What you have to do:
In the records below, find the line containing "none -> purple brick I6:I7 level 1". Output it and every line after it to the end, unchanged, with no pictures.

Dataset extract:
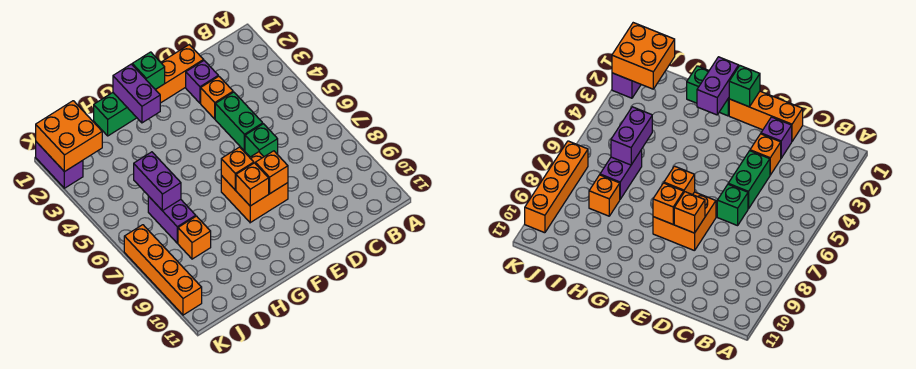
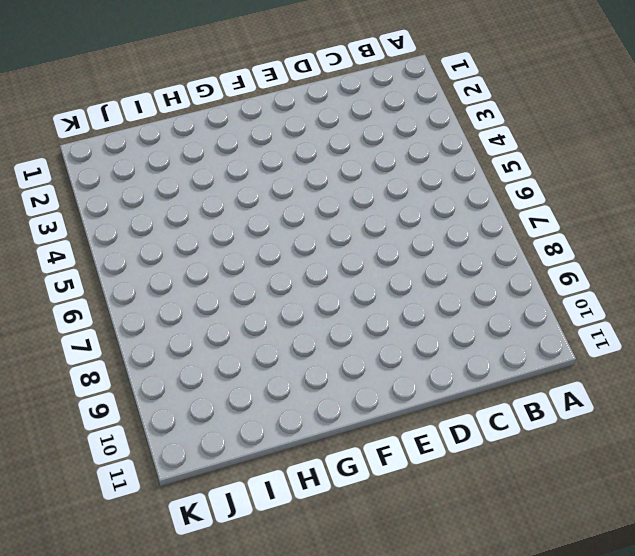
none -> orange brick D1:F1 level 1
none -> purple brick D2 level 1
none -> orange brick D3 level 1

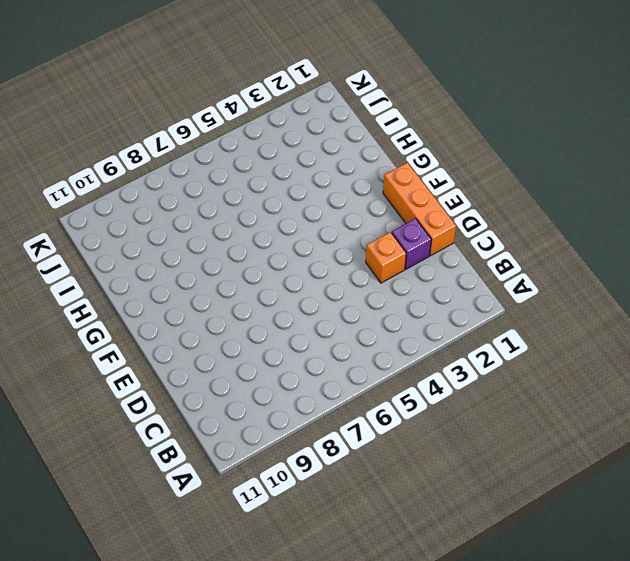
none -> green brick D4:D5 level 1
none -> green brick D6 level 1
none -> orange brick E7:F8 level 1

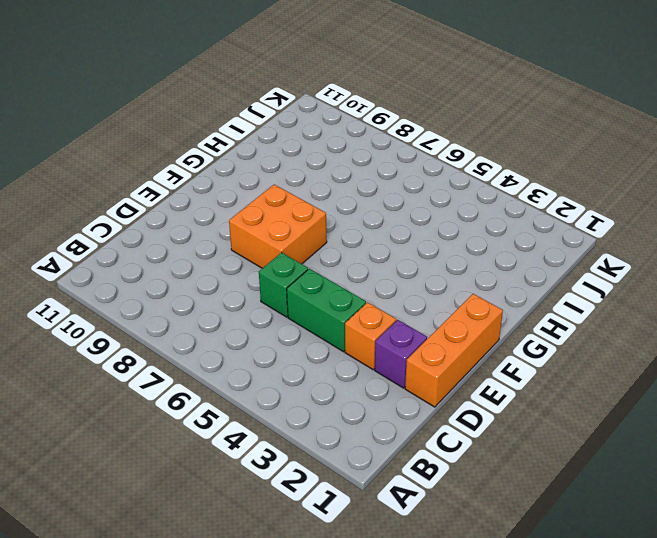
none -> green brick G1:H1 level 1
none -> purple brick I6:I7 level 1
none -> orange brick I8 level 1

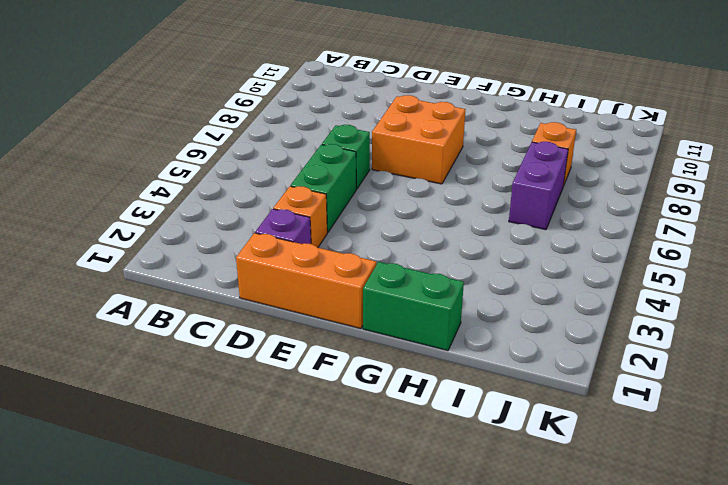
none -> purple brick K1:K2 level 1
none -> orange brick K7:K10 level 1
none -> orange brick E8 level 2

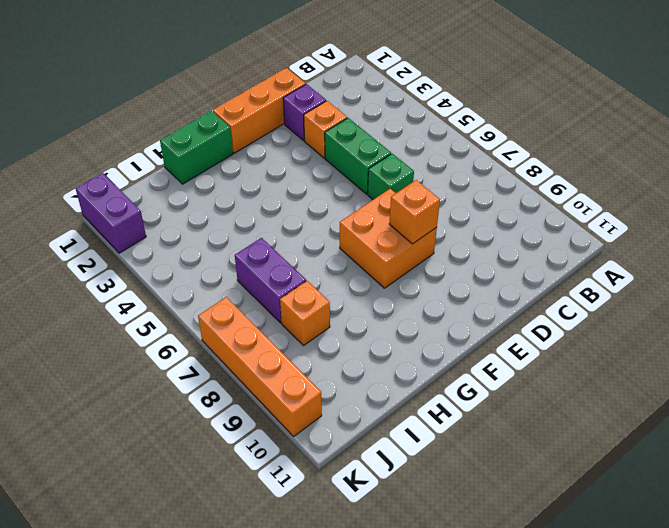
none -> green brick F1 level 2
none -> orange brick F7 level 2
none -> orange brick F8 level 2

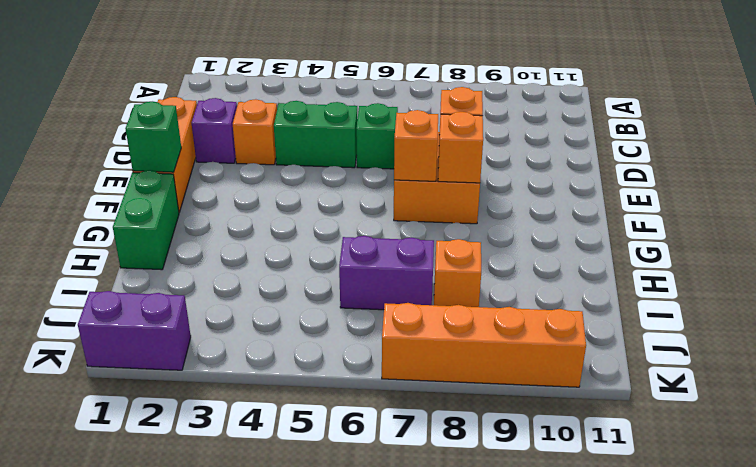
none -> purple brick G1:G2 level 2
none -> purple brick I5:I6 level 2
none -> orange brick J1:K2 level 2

Answer box:
none -> purple brick I6:I7 level 1
none -> orange brick I8 level 1

none -> purple brick K1:K2 level 1
none -> orange brick K7:K10 level 1
none -> orange brick E8 level 2

none -> green brick F1 level 2
none -> orange brick F7 level 2
none -> orange brick F8 level 2

none -> purple brick G1:G2 level 2
none -> purple brick I5:I6 level 2
none -> orange brick J1:K2 level 2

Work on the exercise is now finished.